**What you need to do**
List all the lines in these records that hold "Kapsel".

**Data listing**
★ ★ ★

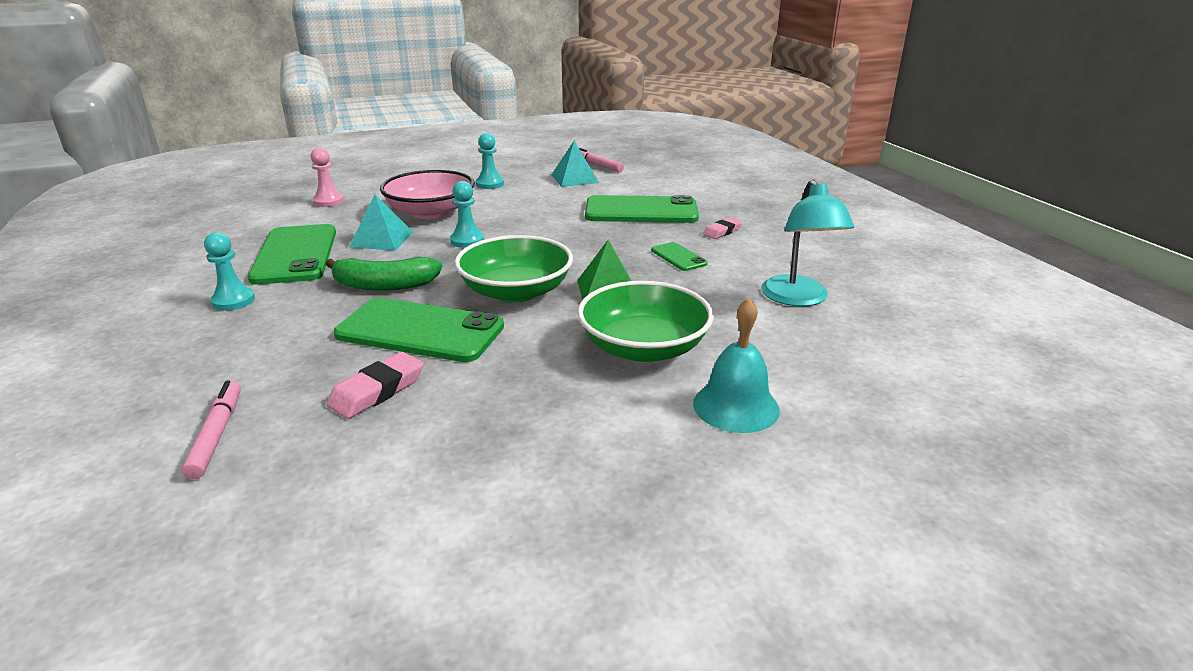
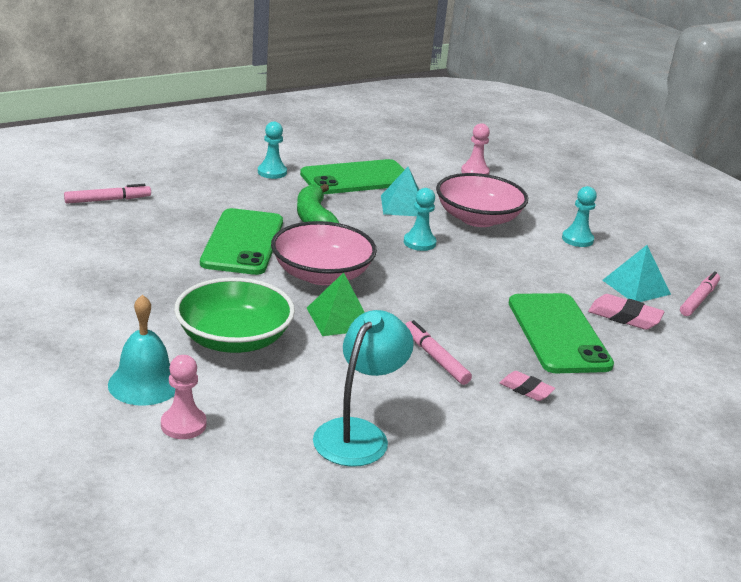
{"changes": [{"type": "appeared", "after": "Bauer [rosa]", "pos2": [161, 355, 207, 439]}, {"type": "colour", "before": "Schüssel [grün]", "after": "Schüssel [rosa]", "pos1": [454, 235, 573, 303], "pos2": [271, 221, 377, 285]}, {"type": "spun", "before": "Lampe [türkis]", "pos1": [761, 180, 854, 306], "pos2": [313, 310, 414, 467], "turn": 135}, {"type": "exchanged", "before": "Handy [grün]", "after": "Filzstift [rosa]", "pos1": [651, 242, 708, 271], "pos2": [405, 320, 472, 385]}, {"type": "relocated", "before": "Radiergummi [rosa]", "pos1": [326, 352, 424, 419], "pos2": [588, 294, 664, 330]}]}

★ ★ ★

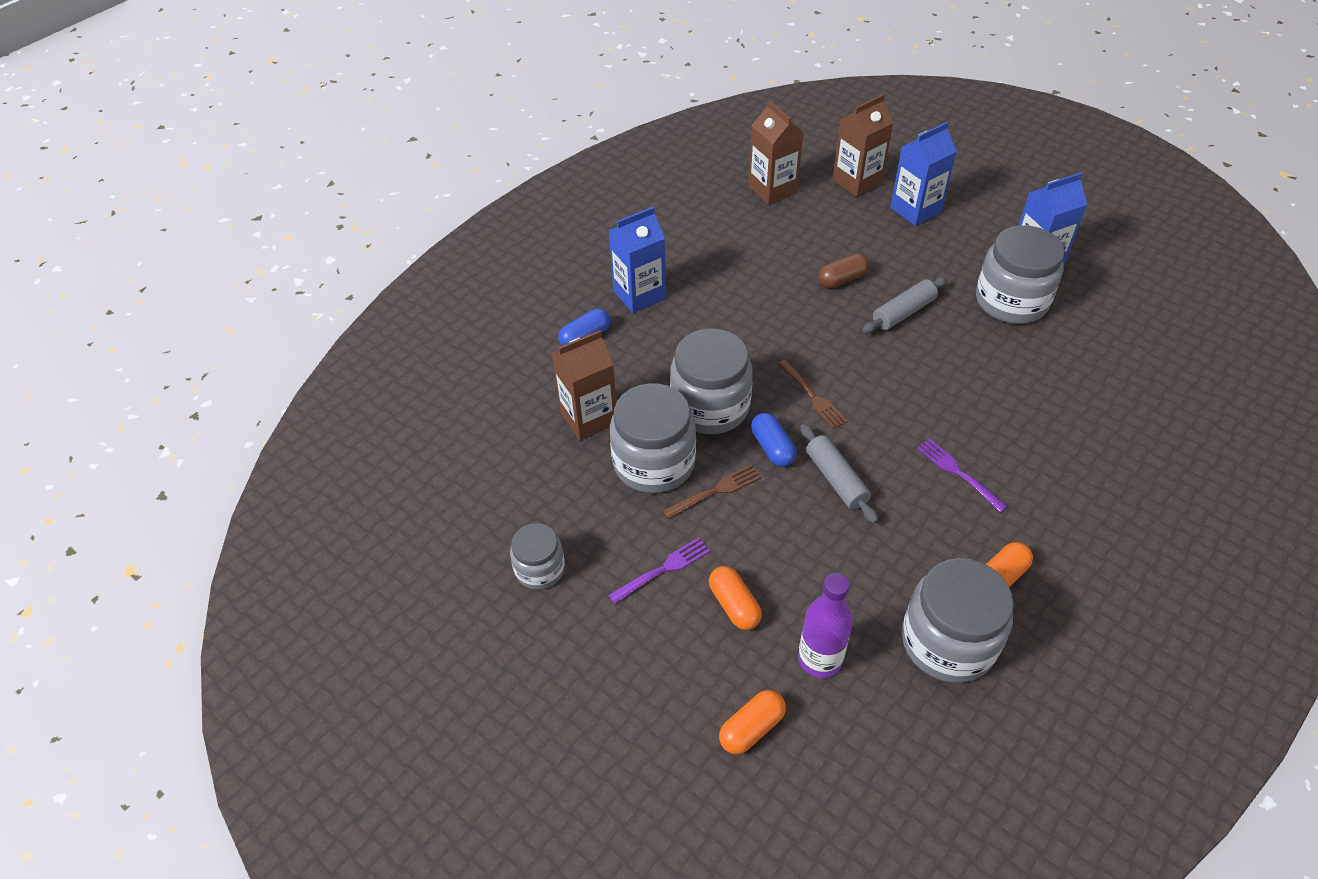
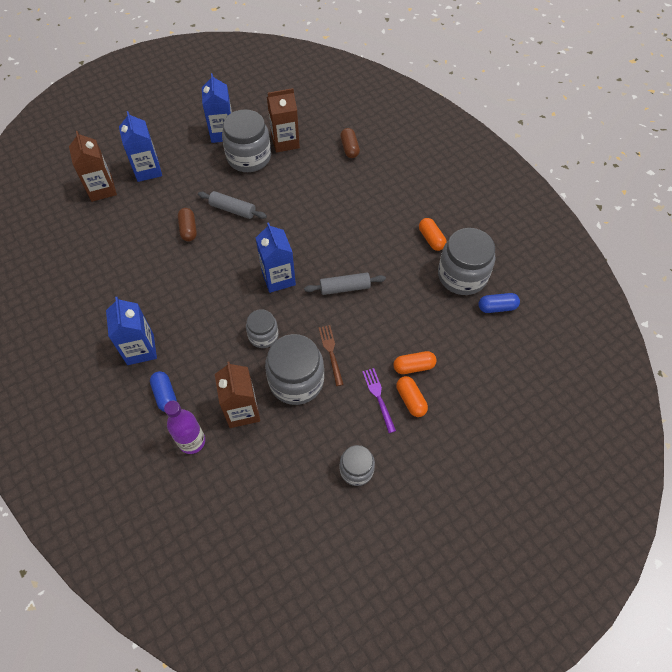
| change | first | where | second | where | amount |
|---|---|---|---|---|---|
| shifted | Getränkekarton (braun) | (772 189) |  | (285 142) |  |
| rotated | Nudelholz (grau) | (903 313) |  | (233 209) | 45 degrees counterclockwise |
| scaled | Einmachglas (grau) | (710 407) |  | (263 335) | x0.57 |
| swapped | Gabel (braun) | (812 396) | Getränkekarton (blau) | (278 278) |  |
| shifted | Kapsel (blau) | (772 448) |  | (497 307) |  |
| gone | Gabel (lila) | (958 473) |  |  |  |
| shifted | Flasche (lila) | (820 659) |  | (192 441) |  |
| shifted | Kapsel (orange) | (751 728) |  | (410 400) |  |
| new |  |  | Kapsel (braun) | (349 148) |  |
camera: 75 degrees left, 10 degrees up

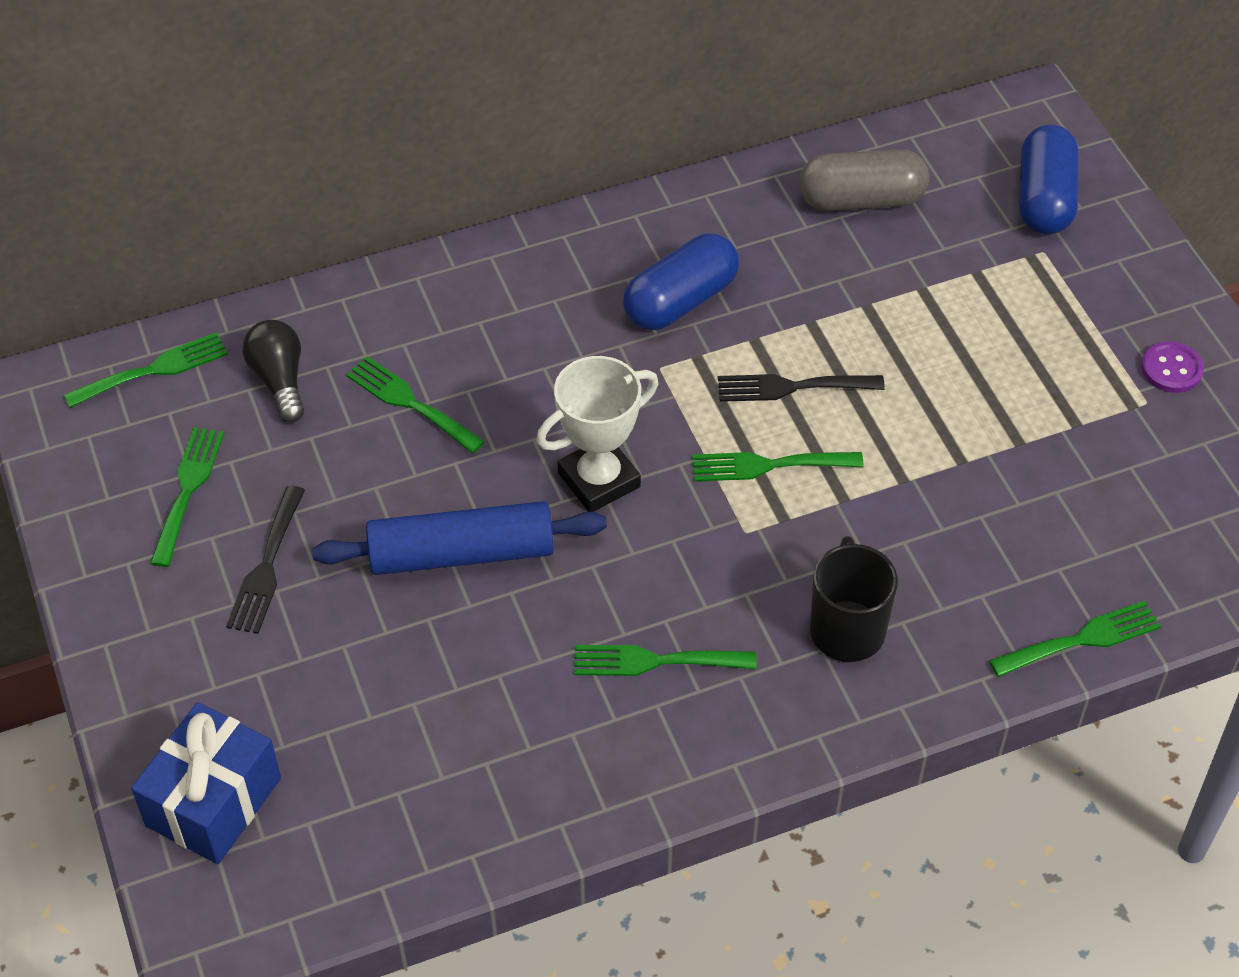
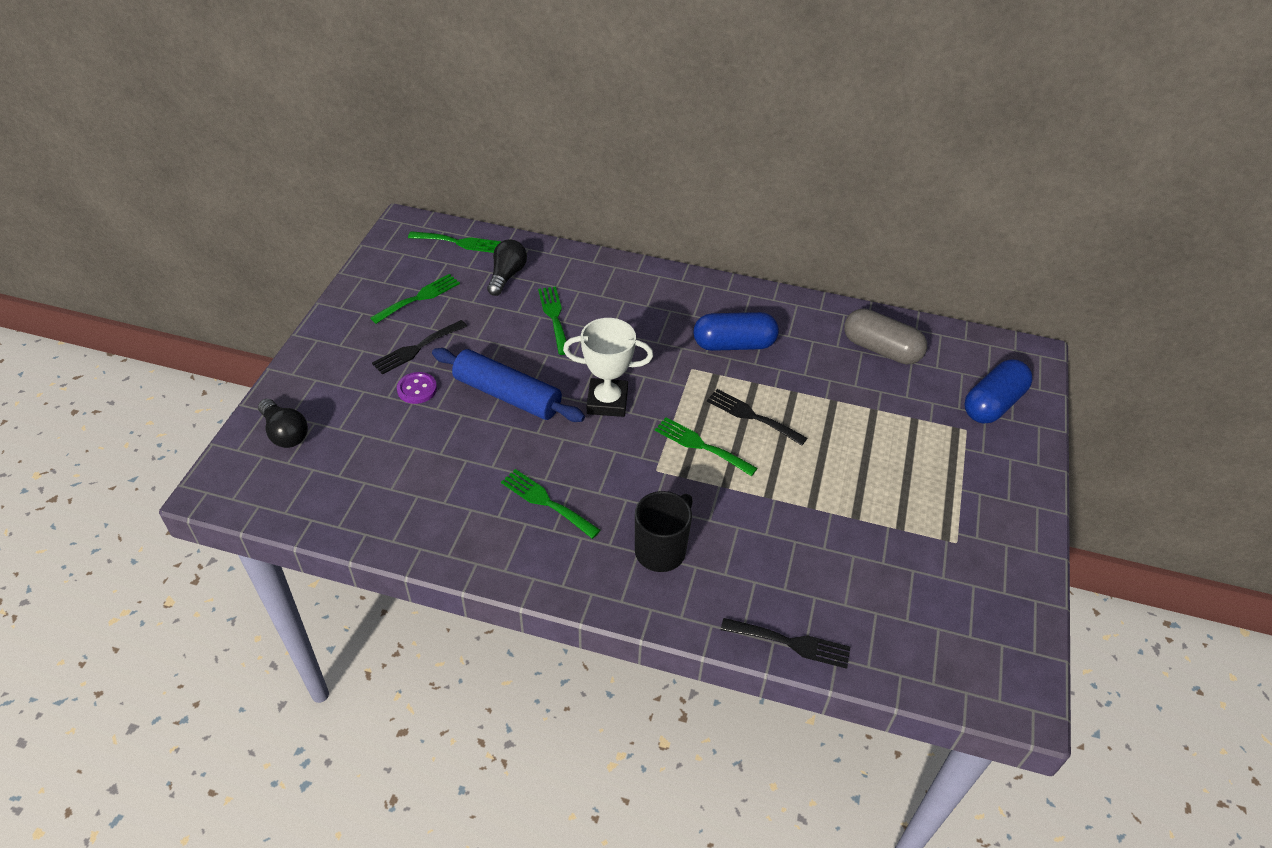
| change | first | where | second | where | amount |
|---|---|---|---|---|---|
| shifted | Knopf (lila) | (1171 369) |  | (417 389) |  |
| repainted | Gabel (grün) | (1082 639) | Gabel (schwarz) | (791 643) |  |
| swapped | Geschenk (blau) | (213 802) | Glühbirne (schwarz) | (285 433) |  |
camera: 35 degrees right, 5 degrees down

★ ★ ★

**Expected answer**
| shifted | Kapsel (blau) | (772 448) |  | (497 307) |  |
| shifted | Kapsel (orange) | (751 728) |  | (410 400) |  |
| new |  |  | Kapsel (braun) | (349 148) |  |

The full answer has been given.